Data entries:
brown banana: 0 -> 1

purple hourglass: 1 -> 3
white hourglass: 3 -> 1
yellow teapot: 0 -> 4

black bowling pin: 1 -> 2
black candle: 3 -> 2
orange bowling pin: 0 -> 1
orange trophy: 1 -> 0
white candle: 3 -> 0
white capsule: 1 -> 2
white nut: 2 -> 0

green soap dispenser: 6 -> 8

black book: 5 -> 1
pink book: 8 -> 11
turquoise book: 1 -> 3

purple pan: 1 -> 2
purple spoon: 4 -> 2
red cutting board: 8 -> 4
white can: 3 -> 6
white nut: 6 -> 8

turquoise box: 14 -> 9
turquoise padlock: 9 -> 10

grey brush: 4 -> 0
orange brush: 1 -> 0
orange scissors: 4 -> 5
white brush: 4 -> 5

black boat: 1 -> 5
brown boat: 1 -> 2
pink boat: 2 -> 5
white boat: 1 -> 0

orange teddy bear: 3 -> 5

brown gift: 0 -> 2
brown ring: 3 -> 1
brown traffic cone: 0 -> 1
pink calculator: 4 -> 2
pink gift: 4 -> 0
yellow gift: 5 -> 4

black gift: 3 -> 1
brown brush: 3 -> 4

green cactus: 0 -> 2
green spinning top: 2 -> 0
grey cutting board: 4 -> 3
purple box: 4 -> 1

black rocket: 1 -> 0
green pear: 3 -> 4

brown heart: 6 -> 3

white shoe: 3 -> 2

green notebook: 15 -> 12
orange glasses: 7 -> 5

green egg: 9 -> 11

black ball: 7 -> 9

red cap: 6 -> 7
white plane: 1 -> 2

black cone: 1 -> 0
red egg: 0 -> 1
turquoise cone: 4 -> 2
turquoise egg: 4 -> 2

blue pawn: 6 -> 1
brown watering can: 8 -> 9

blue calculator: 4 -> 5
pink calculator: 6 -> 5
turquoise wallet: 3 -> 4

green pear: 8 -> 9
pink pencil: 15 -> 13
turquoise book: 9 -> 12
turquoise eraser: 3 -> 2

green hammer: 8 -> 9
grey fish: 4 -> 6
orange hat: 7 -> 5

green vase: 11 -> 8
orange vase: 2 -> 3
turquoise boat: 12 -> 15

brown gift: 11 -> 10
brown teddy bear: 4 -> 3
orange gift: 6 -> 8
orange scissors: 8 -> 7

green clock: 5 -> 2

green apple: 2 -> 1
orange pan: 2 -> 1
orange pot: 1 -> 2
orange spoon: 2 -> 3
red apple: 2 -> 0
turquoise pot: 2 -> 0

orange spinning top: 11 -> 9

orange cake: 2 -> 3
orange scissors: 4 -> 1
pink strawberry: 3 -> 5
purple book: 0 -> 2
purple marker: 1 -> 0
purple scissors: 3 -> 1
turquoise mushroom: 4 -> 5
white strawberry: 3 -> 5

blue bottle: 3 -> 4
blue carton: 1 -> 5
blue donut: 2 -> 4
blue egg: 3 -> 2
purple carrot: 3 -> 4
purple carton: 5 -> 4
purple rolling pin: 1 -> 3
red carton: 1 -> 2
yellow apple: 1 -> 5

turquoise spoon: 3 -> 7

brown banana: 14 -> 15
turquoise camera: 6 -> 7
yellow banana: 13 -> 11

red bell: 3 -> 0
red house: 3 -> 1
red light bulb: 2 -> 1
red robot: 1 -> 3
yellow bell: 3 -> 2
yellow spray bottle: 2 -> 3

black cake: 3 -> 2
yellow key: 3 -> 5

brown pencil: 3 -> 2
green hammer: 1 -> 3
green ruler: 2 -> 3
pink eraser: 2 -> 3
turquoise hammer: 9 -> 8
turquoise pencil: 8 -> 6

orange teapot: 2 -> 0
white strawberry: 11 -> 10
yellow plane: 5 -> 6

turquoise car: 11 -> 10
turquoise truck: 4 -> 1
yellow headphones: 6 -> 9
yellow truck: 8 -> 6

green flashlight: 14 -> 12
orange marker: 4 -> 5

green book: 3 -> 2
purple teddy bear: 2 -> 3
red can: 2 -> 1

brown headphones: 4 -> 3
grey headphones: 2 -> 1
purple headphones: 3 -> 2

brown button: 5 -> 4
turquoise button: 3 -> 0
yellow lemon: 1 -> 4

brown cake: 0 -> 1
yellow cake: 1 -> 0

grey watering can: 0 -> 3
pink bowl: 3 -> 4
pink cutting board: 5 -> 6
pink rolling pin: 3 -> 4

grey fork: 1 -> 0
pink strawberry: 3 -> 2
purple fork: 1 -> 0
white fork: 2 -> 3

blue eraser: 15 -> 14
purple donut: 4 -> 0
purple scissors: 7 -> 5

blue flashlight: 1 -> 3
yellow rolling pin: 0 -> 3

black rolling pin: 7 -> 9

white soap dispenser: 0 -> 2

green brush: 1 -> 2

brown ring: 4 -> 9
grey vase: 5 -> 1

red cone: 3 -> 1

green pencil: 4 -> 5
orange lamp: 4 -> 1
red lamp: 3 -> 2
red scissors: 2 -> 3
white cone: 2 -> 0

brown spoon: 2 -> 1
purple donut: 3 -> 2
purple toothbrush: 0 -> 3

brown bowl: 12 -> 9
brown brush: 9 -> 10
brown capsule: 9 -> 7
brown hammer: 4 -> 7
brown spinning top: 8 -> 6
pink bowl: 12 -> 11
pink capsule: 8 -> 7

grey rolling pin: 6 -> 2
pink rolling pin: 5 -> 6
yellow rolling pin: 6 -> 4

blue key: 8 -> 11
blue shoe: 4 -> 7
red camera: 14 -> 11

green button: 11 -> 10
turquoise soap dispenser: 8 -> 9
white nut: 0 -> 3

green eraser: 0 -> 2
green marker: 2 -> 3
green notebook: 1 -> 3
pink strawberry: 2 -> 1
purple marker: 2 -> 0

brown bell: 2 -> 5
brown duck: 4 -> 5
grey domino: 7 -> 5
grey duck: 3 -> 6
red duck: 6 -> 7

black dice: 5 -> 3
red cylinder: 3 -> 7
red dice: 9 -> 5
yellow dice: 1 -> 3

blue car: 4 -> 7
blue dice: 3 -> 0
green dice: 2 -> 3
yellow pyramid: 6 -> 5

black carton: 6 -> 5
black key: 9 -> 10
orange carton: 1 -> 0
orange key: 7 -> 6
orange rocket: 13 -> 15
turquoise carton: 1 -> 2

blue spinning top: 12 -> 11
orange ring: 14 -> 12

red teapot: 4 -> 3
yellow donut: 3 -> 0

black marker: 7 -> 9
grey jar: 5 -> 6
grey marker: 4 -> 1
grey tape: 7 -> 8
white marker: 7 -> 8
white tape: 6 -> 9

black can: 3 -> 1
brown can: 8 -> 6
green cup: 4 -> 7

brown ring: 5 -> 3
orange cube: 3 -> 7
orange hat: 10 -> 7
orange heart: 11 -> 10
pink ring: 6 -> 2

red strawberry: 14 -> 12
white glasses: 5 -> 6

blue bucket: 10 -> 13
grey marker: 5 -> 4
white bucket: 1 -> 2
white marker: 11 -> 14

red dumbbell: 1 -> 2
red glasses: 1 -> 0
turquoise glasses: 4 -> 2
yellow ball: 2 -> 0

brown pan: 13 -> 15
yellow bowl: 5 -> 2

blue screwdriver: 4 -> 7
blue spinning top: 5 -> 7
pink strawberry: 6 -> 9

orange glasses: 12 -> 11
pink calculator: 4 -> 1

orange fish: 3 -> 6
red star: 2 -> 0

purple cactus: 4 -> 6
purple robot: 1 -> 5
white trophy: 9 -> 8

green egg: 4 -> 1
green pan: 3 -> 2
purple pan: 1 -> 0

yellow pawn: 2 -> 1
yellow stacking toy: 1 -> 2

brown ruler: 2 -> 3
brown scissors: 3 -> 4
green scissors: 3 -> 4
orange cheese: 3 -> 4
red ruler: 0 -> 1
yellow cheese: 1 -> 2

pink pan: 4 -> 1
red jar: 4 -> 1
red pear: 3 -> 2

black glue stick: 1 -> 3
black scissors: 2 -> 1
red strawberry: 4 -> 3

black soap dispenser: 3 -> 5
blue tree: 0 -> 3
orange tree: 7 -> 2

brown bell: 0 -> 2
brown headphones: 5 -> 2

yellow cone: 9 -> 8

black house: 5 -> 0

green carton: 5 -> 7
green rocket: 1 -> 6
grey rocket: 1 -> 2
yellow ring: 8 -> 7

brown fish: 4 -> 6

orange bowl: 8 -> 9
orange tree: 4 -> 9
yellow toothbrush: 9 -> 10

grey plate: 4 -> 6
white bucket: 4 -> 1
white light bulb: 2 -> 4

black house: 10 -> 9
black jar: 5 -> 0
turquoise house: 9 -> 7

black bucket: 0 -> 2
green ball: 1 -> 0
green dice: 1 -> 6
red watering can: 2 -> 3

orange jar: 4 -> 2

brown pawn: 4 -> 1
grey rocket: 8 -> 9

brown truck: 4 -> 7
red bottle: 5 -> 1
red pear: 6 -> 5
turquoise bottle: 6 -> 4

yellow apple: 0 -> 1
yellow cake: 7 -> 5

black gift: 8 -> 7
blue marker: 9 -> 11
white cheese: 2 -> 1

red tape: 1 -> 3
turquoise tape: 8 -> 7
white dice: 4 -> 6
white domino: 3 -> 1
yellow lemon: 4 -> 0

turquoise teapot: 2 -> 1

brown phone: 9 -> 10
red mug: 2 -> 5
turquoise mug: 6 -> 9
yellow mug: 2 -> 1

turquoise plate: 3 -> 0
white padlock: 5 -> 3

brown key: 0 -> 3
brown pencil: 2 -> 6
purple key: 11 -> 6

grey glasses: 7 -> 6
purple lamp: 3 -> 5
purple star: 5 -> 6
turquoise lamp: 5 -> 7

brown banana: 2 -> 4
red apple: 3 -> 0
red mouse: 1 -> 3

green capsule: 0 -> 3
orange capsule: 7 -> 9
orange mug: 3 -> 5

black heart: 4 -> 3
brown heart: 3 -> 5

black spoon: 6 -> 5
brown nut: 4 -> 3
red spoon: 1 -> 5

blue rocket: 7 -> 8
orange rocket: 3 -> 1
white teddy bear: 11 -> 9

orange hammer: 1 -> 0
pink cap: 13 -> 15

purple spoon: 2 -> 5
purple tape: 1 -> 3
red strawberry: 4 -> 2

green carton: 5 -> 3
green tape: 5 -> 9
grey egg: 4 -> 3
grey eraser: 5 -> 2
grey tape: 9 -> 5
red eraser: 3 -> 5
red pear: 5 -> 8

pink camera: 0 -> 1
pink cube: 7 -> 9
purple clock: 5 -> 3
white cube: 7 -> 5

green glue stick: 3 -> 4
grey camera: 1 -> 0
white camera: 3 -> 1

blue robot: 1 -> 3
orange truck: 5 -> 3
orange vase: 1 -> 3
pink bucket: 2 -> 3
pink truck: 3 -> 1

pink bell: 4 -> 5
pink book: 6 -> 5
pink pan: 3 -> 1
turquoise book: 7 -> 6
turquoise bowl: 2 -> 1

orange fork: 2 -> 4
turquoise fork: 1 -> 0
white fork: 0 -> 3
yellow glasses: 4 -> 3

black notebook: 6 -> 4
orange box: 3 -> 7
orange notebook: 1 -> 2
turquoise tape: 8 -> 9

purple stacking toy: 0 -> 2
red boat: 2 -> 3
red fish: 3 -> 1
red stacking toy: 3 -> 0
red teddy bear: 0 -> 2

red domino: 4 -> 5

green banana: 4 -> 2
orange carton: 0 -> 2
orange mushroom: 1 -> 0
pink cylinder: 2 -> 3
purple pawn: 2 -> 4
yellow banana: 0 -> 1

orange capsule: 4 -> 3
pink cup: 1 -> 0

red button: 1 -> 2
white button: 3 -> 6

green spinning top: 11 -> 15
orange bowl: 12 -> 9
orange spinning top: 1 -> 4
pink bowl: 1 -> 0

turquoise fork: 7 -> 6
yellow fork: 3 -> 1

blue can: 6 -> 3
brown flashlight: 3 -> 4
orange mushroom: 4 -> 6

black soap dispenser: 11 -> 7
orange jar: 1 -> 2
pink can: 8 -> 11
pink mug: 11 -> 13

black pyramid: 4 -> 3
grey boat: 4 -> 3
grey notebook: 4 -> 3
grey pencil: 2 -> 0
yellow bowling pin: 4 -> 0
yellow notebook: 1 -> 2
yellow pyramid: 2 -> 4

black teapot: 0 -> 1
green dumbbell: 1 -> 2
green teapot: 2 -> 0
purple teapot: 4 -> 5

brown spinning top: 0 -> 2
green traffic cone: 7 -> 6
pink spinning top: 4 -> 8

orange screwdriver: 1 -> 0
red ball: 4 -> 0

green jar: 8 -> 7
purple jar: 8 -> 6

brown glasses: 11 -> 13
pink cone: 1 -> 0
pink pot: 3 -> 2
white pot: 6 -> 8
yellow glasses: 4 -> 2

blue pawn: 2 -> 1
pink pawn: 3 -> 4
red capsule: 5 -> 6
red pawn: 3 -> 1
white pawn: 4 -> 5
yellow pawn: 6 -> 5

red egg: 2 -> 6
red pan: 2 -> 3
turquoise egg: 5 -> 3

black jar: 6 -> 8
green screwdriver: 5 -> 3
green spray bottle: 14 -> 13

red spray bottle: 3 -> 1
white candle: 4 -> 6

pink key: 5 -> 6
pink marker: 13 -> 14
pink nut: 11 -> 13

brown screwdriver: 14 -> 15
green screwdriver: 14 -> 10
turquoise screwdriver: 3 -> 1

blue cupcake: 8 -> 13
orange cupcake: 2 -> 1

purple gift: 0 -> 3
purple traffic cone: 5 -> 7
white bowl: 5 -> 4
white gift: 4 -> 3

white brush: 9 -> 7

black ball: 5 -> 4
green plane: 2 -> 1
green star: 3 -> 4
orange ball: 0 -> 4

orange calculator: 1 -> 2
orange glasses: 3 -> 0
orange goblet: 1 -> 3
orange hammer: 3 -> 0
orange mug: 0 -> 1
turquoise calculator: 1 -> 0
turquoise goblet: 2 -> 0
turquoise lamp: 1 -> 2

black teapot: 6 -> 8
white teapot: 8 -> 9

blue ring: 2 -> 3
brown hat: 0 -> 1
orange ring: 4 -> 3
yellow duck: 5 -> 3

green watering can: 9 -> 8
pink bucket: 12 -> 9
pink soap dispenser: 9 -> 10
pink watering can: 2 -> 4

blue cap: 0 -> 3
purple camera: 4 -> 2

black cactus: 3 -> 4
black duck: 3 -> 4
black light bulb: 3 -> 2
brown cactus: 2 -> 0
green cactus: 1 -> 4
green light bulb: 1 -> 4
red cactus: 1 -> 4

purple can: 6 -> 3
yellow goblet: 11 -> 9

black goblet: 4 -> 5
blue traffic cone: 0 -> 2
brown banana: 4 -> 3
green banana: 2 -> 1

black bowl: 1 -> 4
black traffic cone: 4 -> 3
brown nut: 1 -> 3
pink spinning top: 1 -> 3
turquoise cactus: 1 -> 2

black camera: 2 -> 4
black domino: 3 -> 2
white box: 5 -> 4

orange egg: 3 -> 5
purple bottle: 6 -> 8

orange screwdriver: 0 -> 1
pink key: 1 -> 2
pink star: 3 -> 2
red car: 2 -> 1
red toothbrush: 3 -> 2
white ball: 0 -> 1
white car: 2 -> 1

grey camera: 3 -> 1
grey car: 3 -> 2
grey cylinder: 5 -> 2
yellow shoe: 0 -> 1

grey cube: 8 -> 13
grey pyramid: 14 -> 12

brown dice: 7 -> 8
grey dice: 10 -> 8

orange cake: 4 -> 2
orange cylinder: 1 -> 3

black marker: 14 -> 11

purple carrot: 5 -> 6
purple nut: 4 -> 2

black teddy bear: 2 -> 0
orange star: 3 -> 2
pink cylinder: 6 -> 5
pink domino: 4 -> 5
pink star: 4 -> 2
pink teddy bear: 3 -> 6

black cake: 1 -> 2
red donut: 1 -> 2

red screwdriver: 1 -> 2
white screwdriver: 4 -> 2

→ What to do:
Set the entries down again exactly, beginning with their first line and ending with the line that contains "purple spoon: 4 -> 2"; omit all other lines.

→ Task response:
brown banana: 0 -> 1

purple hourglass: 1 -> 3
white hourglass: 3 -> 1
yellow teapot: 0 -> 4

black bowling pin: 1 -> 2
black candle: 3 -> 2
orange bowling pin: 0 -> 1
orange trophy: 1 -> 0
white candle: 3 -> 0
white capsule: 1 -> 2
white nut: 2 -> 0

green soap dispenser: 6 -> 8

black book: 5 -> 1
pink book: 8 -> 11
turquoise book: 1 -> 3

purple pan: 1 -> 2
purple spoon: 4 -> 2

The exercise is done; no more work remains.